**Entries**
** begin **

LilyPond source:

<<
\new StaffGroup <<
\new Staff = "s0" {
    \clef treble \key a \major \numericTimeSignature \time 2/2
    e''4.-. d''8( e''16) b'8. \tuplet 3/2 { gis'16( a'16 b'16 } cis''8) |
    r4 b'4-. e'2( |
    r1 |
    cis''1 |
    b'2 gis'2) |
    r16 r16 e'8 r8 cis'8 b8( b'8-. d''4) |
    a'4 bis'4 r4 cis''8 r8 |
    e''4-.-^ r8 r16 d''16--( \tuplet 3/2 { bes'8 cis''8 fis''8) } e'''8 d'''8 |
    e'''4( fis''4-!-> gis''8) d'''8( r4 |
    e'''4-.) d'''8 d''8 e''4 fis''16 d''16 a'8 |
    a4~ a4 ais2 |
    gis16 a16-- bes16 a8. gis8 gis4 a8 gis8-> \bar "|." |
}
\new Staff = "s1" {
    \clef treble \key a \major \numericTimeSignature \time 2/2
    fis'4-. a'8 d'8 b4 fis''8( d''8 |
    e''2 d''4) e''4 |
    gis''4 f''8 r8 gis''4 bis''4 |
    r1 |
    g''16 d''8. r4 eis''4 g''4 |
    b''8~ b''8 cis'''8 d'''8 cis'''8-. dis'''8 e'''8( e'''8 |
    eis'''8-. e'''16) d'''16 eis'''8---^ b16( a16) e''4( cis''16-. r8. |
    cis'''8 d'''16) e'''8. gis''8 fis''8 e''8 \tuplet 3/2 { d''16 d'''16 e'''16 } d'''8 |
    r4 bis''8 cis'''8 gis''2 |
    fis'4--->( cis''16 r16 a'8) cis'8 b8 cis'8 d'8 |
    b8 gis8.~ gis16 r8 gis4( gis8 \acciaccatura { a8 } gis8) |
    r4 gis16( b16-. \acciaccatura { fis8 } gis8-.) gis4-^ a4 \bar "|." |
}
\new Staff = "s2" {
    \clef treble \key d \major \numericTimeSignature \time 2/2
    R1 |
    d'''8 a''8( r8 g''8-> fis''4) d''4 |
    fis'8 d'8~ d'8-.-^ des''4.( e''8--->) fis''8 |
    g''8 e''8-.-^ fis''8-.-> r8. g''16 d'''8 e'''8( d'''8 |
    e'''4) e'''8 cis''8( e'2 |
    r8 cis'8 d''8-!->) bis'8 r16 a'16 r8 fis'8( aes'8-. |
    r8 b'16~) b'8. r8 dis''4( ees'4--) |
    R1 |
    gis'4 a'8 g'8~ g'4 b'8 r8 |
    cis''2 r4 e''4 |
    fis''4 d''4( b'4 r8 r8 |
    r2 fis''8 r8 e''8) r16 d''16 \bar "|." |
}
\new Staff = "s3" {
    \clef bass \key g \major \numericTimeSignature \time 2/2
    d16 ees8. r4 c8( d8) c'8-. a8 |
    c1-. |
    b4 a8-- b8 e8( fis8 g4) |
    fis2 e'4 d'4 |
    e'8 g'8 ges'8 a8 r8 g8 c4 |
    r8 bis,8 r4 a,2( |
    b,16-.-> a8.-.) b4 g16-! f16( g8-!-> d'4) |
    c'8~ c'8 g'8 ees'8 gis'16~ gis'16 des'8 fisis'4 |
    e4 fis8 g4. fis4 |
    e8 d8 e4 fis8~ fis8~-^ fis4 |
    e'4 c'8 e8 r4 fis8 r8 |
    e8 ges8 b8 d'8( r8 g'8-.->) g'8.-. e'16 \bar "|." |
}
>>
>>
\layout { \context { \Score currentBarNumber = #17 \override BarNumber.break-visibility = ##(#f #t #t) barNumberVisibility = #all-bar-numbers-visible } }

** end **
** begin **

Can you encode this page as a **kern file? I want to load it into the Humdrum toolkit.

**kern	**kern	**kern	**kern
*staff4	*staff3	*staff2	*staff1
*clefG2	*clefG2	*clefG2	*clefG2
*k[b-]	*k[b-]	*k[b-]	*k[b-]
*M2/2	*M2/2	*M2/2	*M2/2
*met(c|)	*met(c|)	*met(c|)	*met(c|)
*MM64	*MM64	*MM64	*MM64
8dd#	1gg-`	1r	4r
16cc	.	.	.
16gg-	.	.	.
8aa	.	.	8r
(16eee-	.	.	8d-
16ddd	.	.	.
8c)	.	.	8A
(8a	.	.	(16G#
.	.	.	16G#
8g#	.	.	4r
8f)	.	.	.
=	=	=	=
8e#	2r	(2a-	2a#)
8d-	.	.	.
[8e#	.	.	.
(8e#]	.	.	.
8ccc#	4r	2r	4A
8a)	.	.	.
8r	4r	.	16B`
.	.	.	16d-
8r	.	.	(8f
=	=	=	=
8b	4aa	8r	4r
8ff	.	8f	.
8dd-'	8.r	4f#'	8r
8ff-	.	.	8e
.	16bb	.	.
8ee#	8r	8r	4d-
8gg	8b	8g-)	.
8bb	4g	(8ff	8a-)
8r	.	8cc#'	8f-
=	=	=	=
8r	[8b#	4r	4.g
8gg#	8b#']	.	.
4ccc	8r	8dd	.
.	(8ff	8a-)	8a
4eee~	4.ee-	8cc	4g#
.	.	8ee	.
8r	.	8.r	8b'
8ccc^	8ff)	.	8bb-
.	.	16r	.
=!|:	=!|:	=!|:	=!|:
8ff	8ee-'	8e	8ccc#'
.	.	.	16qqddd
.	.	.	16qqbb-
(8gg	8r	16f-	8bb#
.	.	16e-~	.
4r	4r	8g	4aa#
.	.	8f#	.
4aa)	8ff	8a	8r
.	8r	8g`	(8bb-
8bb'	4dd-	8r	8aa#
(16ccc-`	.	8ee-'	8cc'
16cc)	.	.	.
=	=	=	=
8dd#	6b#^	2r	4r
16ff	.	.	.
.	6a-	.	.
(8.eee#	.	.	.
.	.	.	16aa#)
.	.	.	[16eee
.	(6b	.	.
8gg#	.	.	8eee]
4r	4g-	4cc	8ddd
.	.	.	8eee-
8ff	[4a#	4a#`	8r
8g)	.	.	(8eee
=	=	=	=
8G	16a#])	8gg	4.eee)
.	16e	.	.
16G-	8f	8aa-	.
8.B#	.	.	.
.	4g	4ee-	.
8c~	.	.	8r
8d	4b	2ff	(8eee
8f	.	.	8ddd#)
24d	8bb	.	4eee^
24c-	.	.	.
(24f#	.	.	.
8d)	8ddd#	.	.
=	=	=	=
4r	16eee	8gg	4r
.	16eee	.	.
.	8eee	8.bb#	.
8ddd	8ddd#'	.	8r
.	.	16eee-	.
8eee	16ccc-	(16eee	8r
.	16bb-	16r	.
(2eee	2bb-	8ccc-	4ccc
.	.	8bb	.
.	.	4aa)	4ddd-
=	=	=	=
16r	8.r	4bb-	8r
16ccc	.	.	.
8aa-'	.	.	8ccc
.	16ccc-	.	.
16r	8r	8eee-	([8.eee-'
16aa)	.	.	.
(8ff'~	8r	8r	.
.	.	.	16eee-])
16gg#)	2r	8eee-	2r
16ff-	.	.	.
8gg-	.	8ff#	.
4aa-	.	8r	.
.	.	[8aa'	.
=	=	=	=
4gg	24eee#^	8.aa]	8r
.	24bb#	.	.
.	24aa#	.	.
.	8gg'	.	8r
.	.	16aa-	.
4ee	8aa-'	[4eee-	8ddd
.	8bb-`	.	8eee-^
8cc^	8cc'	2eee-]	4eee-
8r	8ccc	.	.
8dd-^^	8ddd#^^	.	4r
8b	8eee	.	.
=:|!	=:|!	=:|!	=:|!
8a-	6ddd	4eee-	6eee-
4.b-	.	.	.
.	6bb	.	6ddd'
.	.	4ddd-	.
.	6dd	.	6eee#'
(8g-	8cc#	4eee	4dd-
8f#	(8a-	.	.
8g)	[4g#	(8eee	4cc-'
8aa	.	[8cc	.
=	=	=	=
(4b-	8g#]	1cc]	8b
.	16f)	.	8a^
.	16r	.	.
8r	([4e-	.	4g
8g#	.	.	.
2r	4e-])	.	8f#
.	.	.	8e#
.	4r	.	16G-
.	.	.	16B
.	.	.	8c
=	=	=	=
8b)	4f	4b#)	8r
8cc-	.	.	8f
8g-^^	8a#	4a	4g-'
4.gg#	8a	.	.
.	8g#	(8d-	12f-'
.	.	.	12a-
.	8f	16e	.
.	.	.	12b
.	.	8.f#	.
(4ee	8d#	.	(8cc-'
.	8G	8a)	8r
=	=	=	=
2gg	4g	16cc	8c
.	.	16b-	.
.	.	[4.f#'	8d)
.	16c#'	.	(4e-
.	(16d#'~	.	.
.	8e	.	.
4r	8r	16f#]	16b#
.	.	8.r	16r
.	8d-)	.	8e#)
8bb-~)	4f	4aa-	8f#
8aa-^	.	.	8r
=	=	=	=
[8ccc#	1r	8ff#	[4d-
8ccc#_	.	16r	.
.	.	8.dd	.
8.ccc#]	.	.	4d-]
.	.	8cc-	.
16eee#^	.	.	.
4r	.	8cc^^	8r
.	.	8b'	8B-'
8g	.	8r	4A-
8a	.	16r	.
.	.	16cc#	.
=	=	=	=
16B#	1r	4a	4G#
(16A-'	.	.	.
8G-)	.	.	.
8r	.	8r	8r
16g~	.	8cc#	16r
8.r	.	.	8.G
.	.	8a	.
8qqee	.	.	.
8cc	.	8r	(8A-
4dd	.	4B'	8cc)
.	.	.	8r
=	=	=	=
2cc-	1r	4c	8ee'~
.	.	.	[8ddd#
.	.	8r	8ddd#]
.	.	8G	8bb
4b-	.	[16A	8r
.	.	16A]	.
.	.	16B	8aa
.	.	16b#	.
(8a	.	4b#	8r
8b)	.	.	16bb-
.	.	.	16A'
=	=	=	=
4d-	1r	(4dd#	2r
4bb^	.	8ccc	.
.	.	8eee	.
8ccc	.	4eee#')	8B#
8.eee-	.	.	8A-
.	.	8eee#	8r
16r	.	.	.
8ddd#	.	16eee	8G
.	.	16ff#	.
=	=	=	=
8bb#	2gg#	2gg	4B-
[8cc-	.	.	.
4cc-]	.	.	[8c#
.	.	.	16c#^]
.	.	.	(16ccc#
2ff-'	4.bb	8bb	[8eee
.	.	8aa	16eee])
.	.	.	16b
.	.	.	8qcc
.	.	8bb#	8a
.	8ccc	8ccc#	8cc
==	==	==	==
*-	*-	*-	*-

** end **

**Exercise requirements**
Please pick out every line above that contains the string "kern", where case counts.

**Task answer**
Can you encode this page as a **kern file? I want to load it into the Humdrum toolkit.
**kern	**kern	**kern	**kern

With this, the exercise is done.